• WORK TO BE COMPLETED: Please count the lines in the records below that contain the word "powdery" and give only that number.

_ _ _ _ _

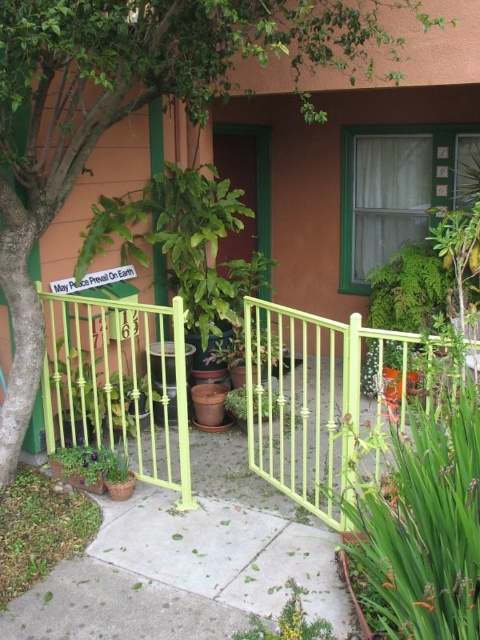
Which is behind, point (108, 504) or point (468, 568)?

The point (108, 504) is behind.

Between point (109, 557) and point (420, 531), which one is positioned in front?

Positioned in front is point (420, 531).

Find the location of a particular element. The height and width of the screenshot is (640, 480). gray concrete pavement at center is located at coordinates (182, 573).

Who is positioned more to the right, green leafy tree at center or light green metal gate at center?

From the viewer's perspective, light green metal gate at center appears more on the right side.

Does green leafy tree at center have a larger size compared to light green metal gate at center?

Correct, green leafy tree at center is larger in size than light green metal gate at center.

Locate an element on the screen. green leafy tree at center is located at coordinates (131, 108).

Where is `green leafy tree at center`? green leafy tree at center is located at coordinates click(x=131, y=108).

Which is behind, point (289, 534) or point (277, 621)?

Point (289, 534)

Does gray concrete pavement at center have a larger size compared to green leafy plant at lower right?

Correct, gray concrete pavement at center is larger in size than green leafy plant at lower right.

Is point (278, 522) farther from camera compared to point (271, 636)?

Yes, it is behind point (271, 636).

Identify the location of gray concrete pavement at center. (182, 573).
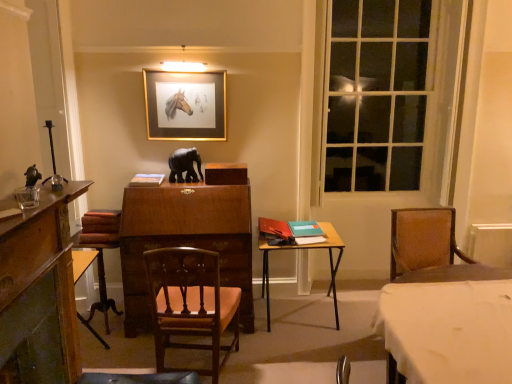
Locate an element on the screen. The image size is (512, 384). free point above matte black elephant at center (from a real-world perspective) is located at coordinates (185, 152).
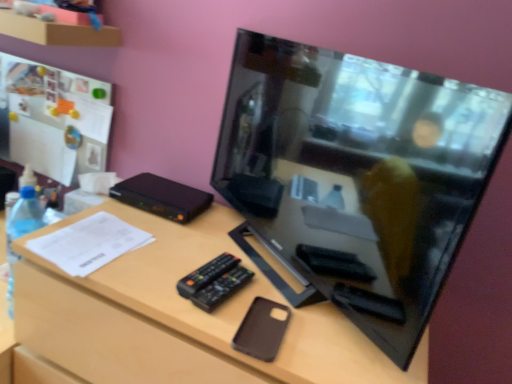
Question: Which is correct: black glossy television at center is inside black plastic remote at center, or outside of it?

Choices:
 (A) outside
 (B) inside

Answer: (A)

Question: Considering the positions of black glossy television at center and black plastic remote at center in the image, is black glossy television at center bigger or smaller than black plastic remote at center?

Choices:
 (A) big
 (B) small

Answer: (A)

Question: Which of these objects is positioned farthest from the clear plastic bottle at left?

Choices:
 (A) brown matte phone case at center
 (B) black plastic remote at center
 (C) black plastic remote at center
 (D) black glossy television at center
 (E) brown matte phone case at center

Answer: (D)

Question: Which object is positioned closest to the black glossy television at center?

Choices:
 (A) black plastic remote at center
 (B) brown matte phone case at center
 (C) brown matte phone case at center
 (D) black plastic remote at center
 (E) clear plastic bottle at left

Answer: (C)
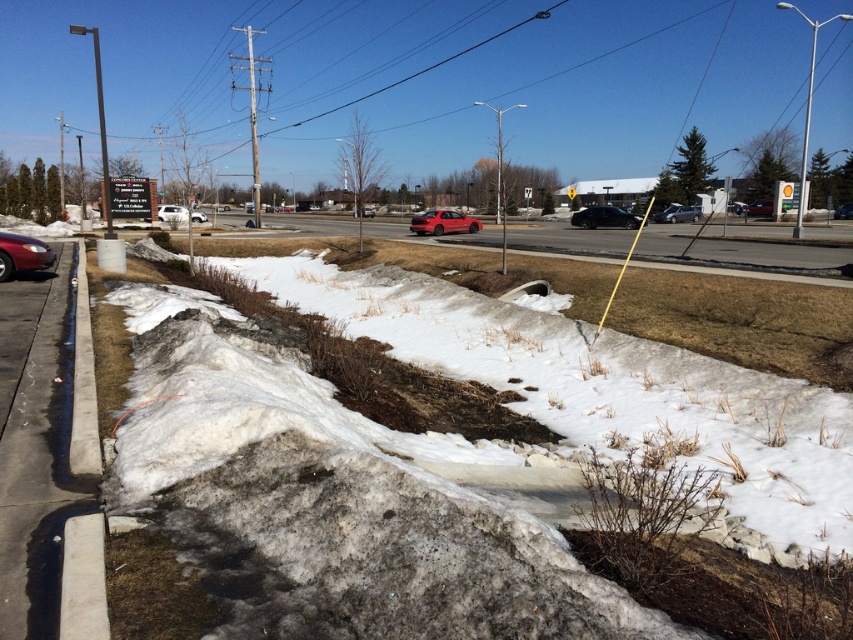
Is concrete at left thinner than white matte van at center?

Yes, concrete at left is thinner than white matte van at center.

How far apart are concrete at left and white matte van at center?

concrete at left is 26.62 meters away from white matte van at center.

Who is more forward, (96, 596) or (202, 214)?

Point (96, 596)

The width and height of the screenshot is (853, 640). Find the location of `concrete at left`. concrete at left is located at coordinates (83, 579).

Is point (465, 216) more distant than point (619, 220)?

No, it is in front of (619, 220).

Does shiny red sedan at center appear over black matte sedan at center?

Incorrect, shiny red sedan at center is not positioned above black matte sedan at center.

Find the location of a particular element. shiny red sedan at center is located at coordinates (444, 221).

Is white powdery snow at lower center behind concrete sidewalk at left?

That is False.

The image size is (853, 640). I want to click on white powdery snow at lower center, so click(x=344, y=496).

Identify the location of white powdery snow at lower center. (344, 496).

_ _ _ _ _

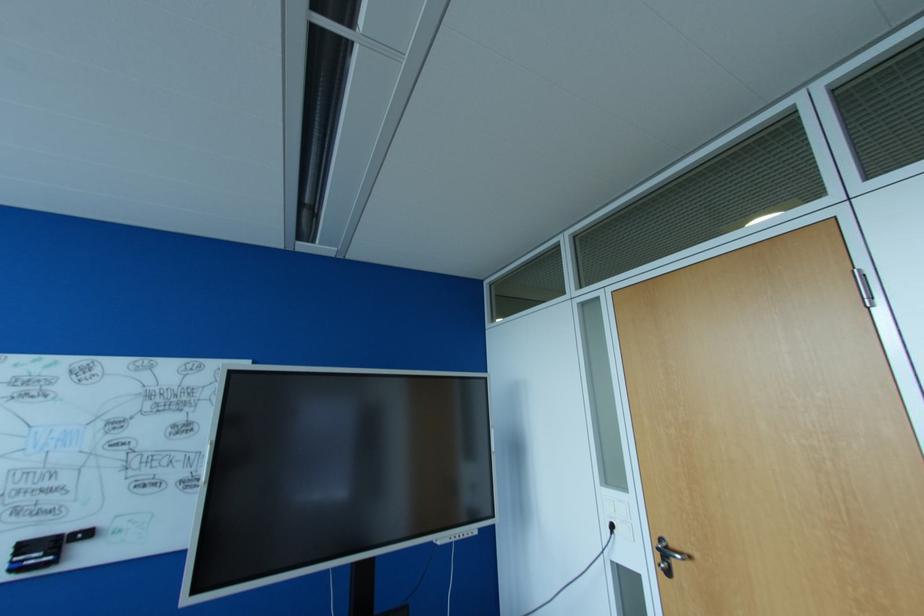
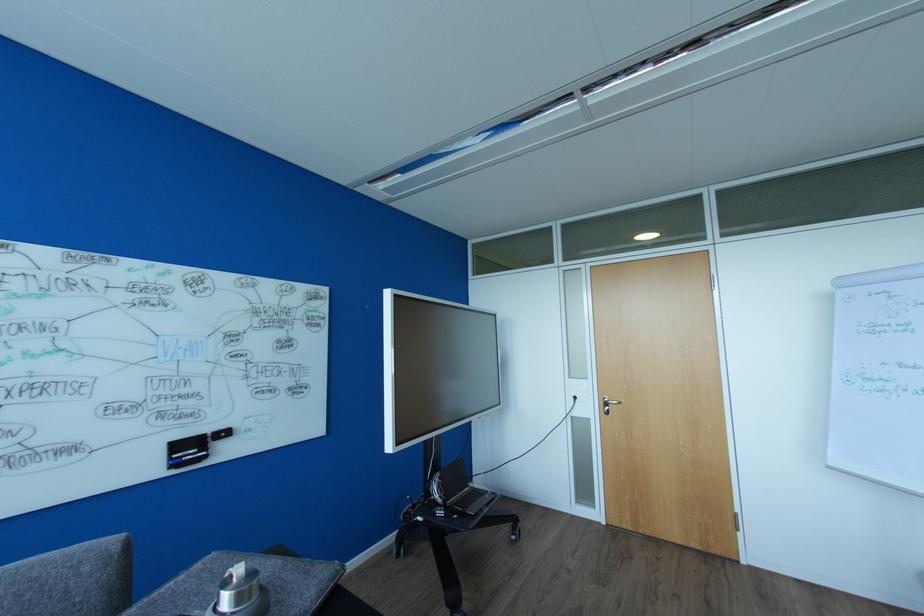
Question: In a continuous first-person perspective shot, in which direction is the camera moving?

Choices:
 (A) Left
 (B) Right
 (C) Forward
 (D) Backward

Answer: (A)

_ _ _ _ _

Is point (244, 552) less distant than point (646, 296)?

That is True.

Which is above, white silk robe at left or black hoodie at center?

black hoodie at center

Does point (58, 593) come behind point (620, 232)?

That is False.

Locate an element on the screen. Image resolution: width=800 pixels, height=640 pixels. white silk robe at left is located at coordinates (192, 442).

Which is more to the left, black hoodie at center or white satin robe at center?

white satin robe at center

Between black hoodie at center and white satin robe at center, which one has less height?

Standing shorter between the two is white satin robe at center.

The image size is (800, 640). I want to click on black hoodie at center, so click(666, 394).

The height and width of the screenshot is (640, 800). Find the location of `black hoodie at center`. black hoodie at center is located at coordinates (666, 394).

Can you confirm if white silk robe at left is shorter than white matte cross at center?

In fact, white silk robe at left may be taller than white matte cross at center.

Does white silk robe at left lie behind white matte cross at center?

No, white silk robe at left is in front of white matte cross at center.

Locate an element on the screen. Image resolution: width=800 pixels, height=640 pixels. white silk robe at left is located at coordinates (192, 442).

_ _ _ _ _

• RESPONSE BELOW: 3